* [Work to be completed]
The records below hold pictures; please leave those out and retype the rest exactly.

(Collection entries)
· · ·

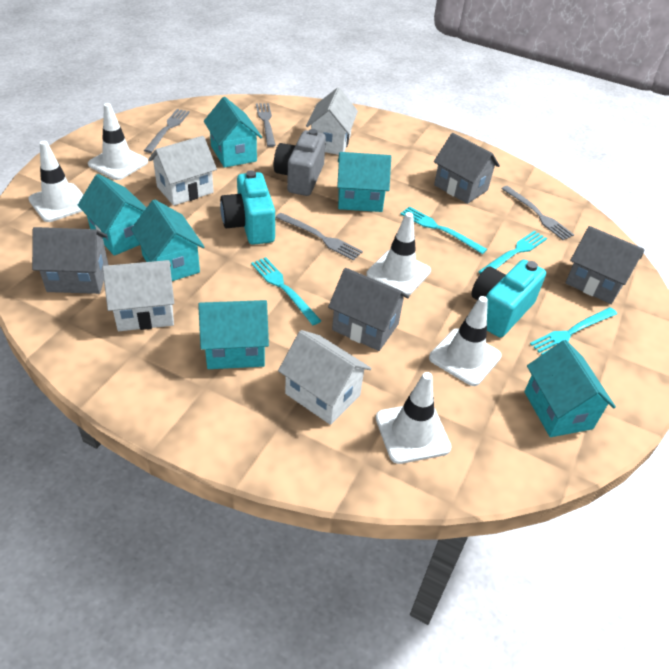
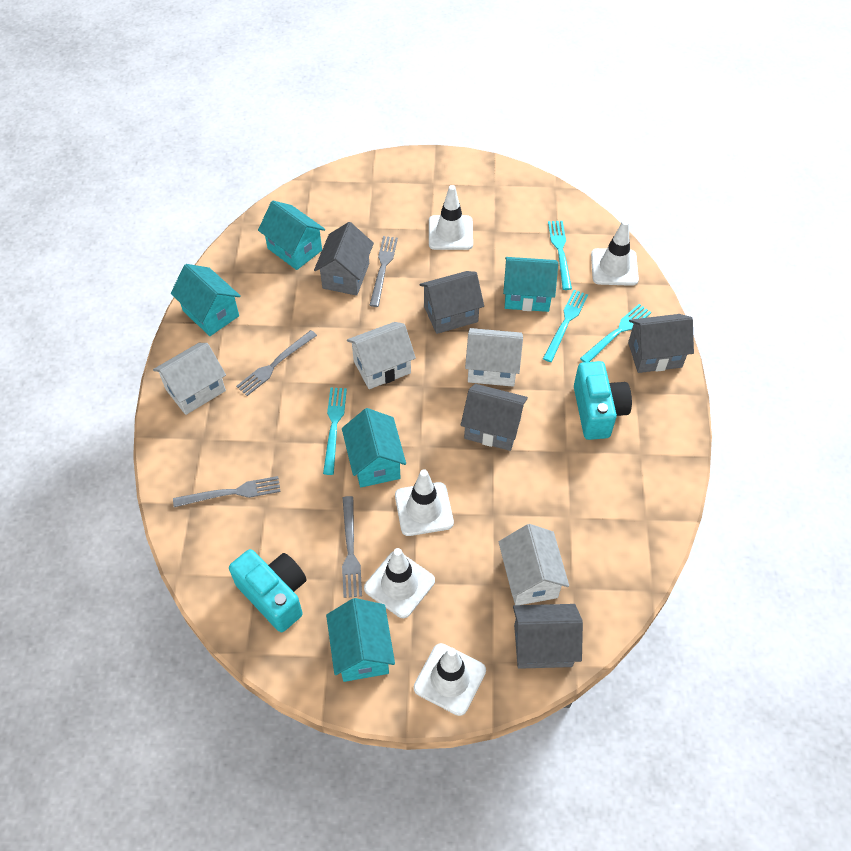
grey camera: 1 -> 0
grey house: 4 -> 5
turquoise house: 6 -> 5

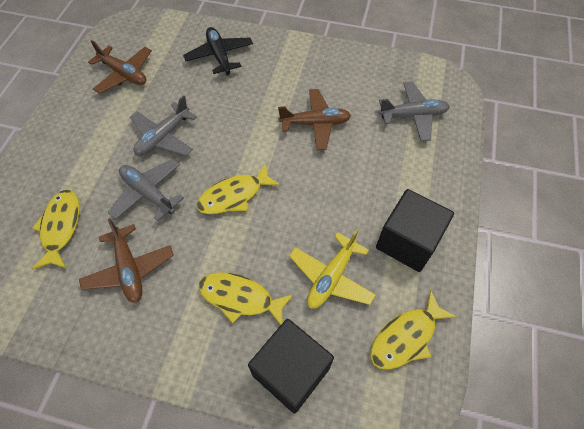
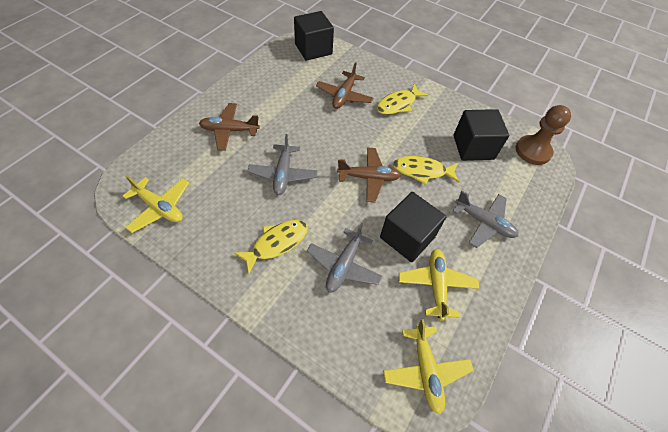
black cube: 2 -> 3
black plane: 1 -> 0
brown pawn: 0 -> 1
yellow fish: 4 -> 3
yellow plane: 1 -> 3

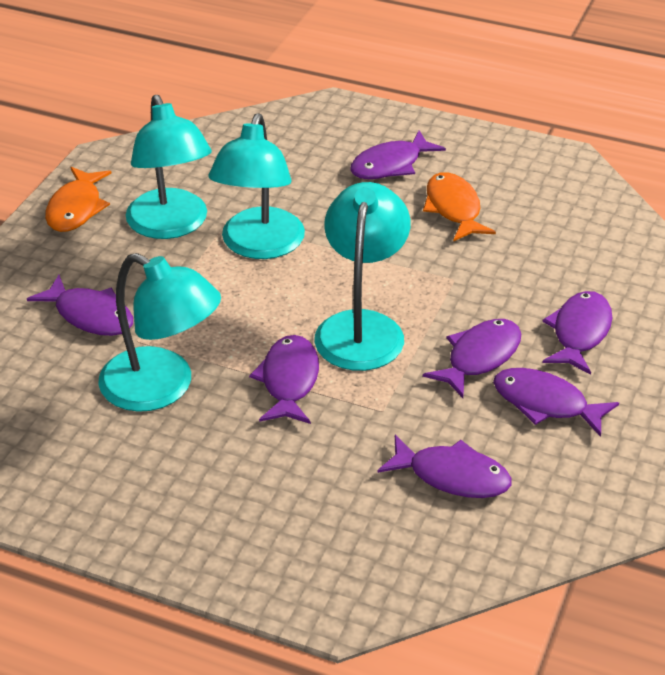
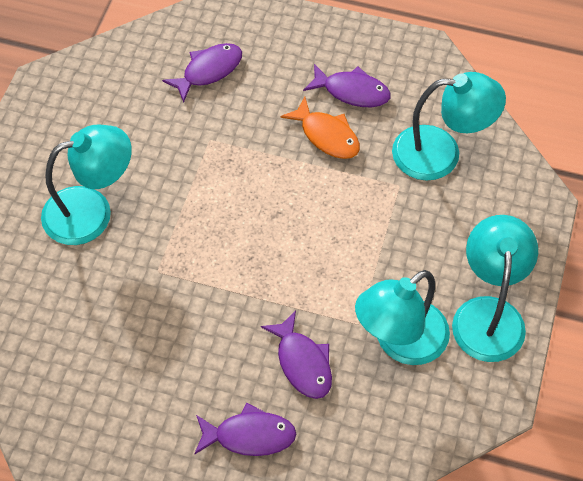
orange fish: 2 -> 1
purple fish: 7 -> 4

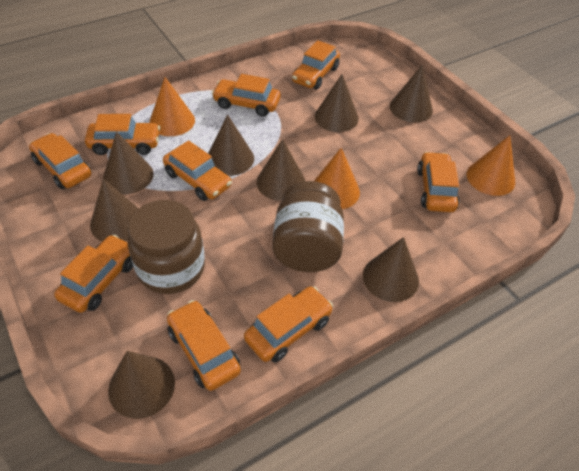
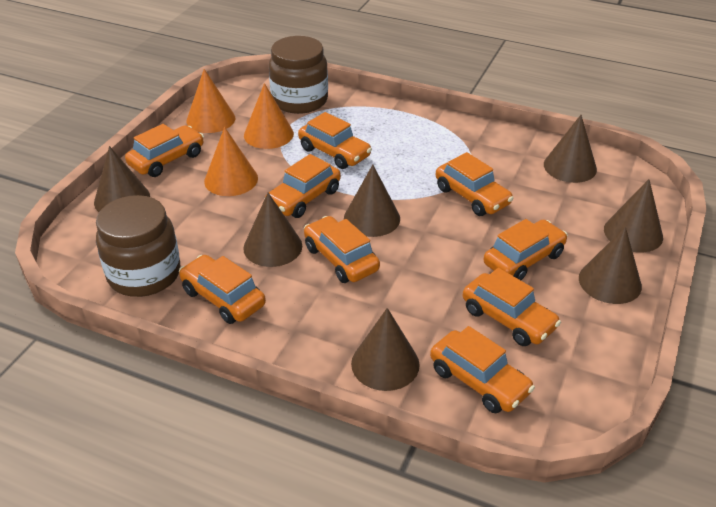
brown cone: 8 -> 7

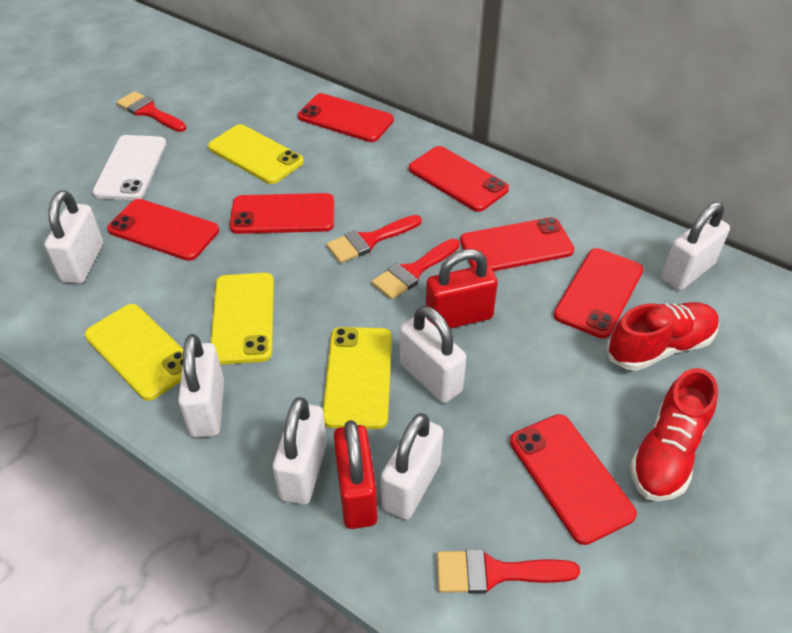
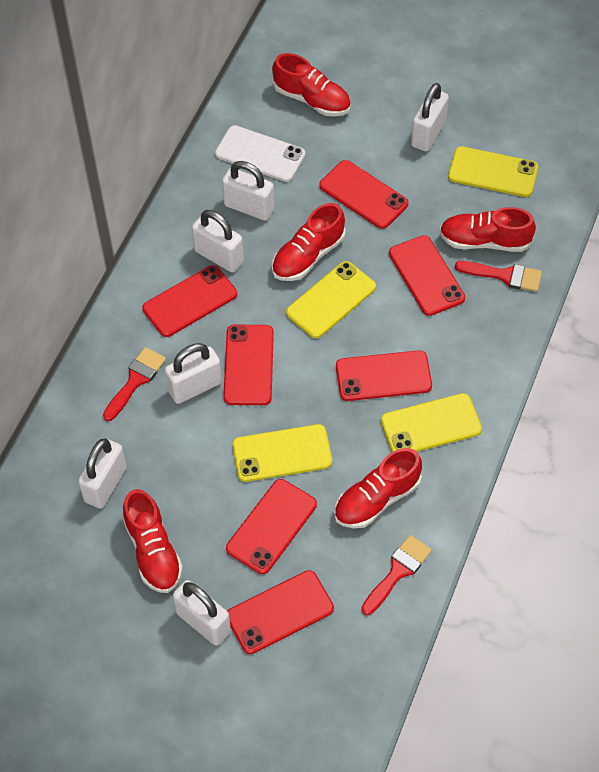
red brush: 4 -> 3
red padlock: 2 -> 0
red shoe: 2 -> 5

· · ·

* [Task result]
grey camera: 1 -> 0
grey house: 4 -> 5
turquoise house: 6 -> 5

black cube: 2 -> 3
black plane: 1 -> 0
brown pawn: 0 -> 1
yellow fish: 4 -> 3
yellow plane: 1 -> 3

orange fish: 2 -> 1
purple fish: 7 -> 4

brown cone: 8 -> 7

red brush: 4 -> 3
red padlock: 2 -> 0
red shoe: 2 -> 5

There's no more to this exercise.